▶

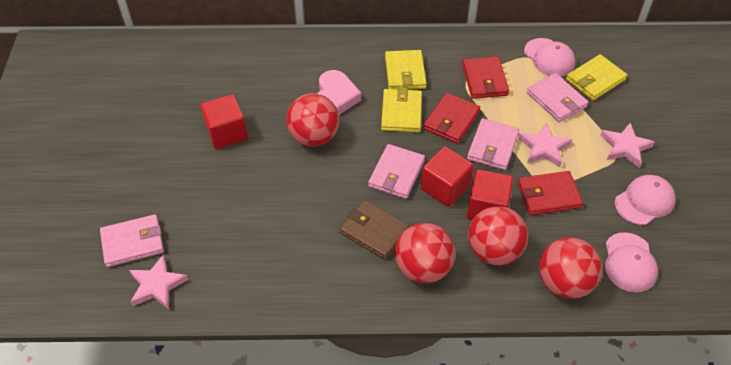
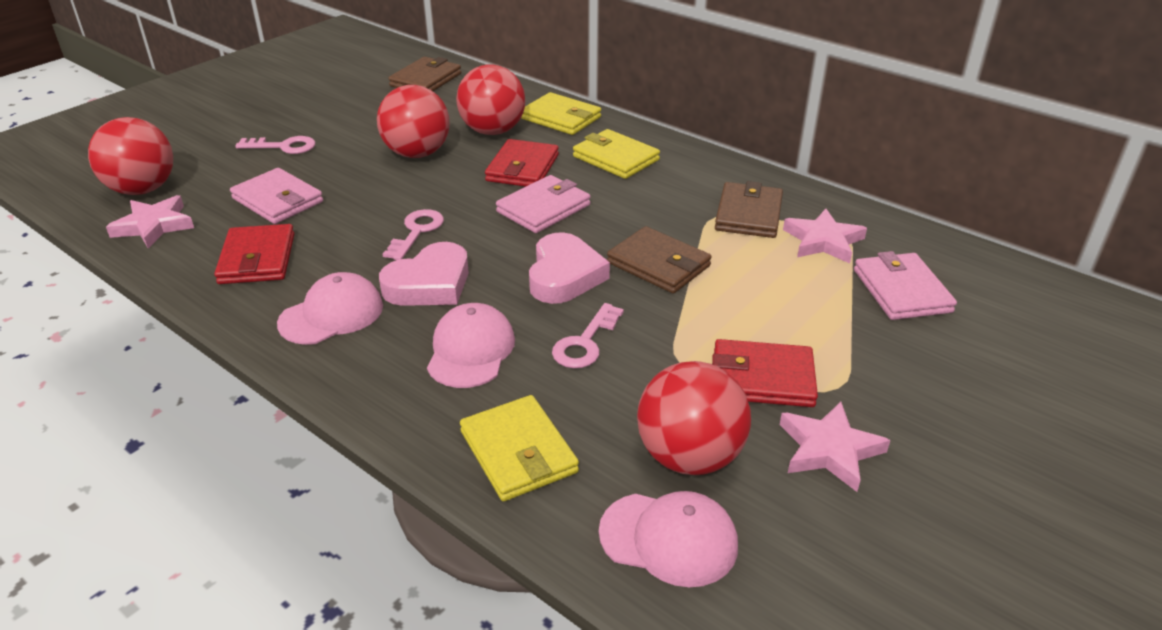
brown wallet: 1 -> 3
pink heart: 1 -> 2
pink key: 0 -> 3
pink wallet: 4 -> 3
red cube: 3 -> 0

◀

TASK DESCRIPTION: The expected answer is a copy of each line above containing "pink".

SOLVED EXERCISE:
pink heart: 1 -> 2
pink key: 0 -> 3
pink wallet: 4 -> 3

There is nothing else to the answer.